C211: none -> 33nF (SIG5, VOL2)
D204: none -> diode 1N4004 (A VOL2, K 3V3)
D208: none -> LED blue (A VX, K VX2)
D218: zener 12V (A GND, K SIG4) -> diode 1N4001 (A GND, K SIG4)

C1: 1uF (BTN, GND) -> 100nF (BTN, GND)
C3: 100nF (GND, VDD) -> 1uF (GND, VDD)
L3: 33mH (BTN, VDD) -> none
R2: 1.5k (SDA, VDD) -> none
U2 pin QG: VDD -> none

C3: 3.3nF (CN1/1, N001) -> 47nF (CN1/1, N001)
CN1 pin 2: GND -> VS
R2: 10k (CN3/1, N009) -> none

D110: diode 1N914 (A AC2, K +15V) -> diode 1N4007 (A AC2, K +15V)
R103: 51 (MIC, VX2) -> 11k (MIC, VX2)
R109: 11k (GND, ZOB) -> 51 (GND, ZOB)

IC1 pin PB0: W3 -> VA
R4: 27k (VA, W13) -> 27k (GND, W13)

##############################

**What is required**
Using the listing above, gather each line that holds the string "none" and copy it.

**The completed task**
C211: none -> 33nF (SIG5, VOL2)
D204: none -> diode 1N4004 (A VOL2, K 3V3)
D208: none -> LED blue (A VX, K VX2)
L3: 33mH (BTN, VDD) -> none
R2: 1.5k (SDA, VDD) -> none
U2 pin QG: VDD -> none
R2: 10k (CN3/1, N009) -> none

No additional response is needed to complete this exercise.